> _Action item_
Everything from the line containing "(684, 371) = (688, 365): blue" through the last line of the material below is to be copied exactly, ends included.

*** Entries shown ***

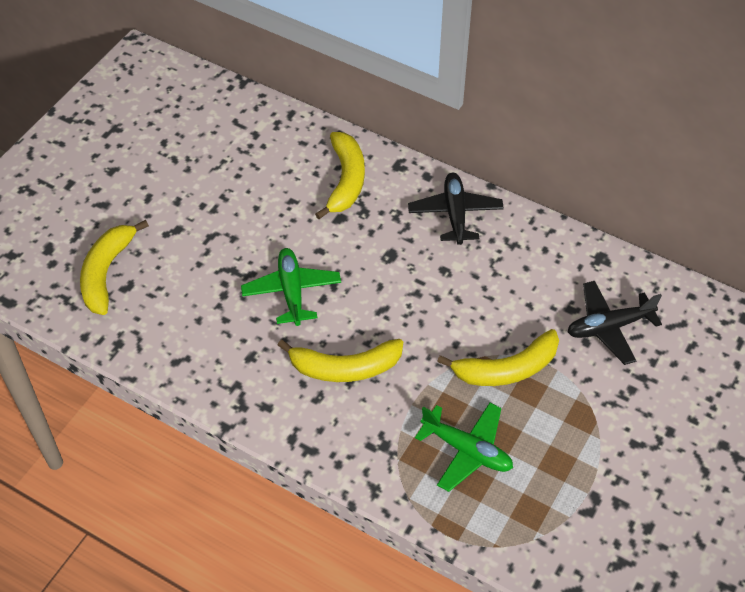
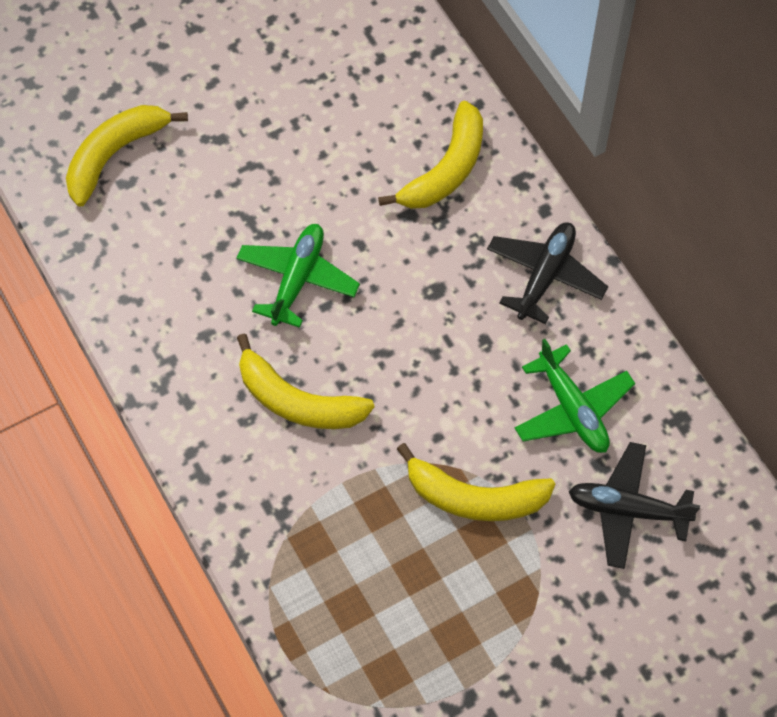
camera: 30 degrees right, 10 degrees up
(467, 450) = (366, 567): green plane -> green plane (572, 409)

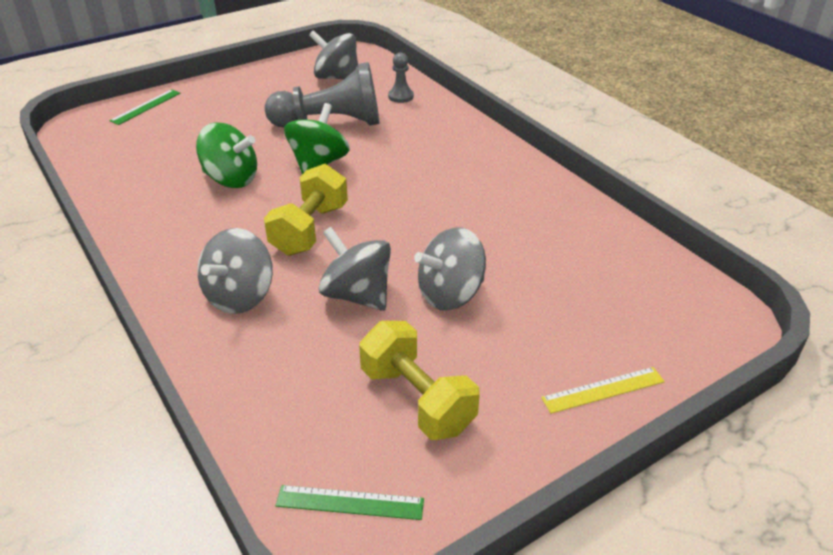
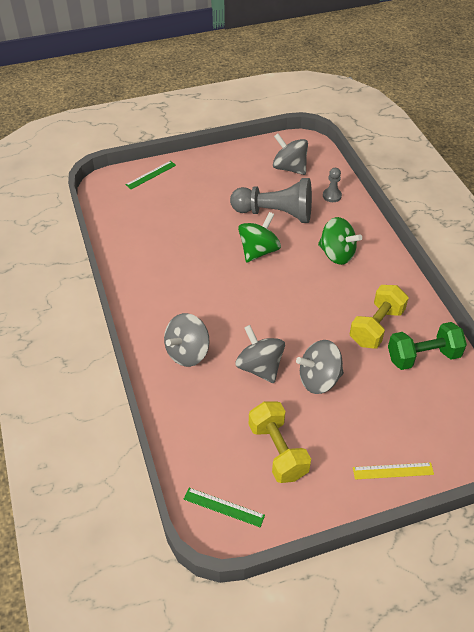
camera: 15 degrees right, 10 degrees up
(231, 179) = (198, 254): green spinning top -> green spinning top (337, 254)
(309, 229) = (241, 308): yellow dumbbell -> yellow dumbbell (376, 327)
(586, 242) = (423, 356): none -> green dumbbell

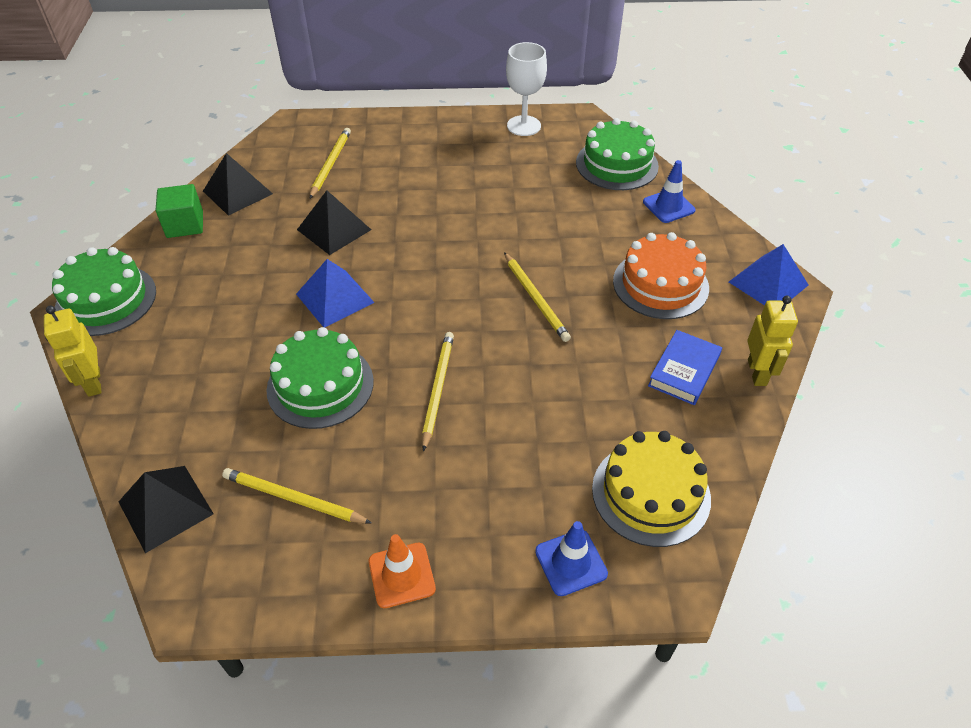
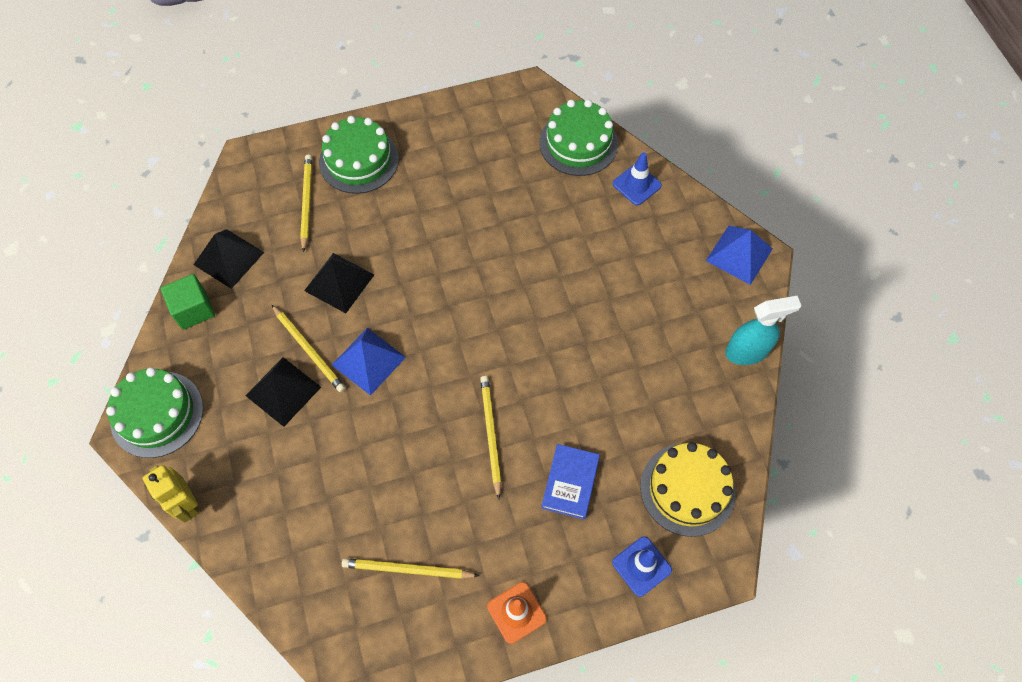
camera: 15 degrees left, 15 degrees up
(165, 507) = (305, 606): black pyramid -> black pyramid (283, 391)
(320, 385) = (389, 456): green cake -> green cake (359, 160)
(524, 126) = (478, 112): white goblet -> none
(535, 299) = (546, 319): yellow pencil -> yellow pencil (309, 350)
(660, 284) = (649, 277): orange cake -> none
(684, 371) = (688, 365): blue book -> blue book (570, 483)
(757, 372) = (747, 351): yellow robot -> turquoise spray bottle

*** End of Entries shown ***

> _Solution to the exercise_
(684, 371) = (688, 365): blue book -> blue book (570, 483)
(757, 372) = (747, 351): yellow robot -> turquoise spray bottle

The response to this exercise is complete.